**PROBLEM**:
Each line from the one containing "Kuchen [rosa] 272, 242, 397, 352" through the end of the entries below must be output exactly; no other line belongs.

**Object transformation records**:
--------------------
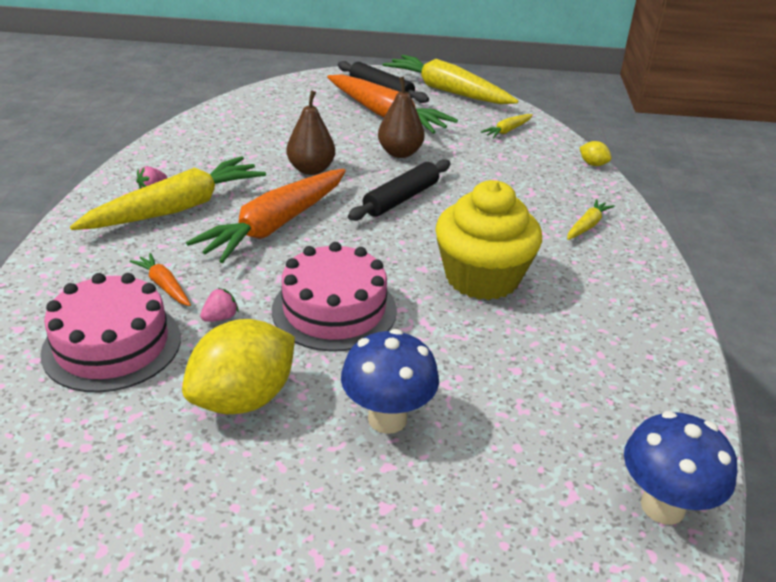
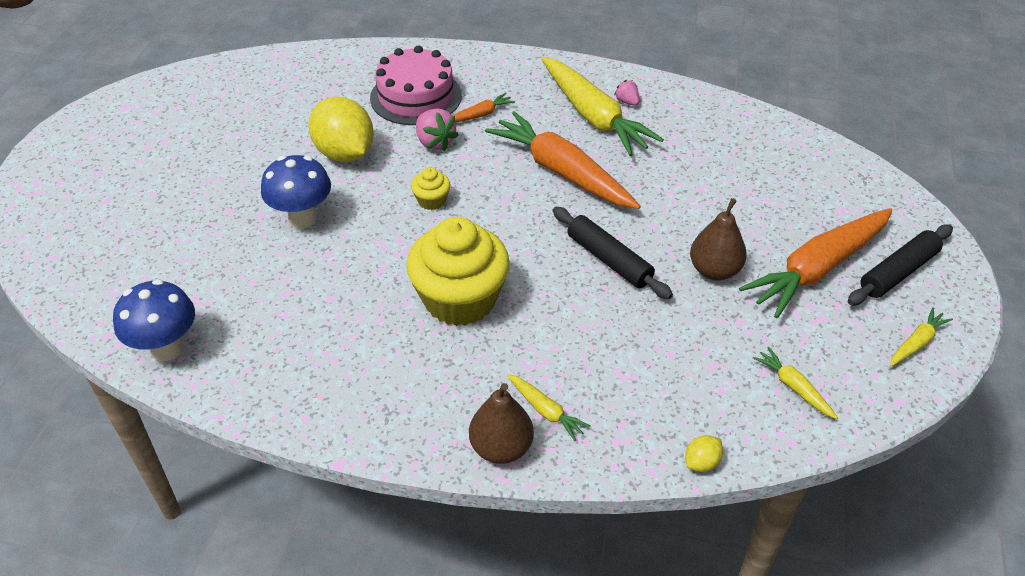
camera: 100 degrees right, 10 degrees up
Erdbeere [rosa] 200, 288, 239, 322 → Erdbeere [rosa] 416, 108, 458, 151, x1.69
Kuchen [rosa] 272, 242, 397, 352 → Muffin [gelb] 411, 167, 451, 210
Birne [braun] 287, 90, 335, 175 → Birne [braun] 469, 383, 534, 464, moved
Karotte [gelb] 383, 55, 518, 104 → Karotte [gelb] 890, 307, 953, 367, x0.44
--------------------
**YOUR RESPONSE**:
Kuchen [rosa] 272, 242, 397, 352 → Muffin [gelb] 411, 167, 451, 210
Birne [braun] 287, 90, 335, 175 → Birne [braun] 469, 383, 534, 464, moved
Karotte [gelb] 383, 55, 518, 104 → Karotte [gelb] 890, 307, 953, 367, x0.44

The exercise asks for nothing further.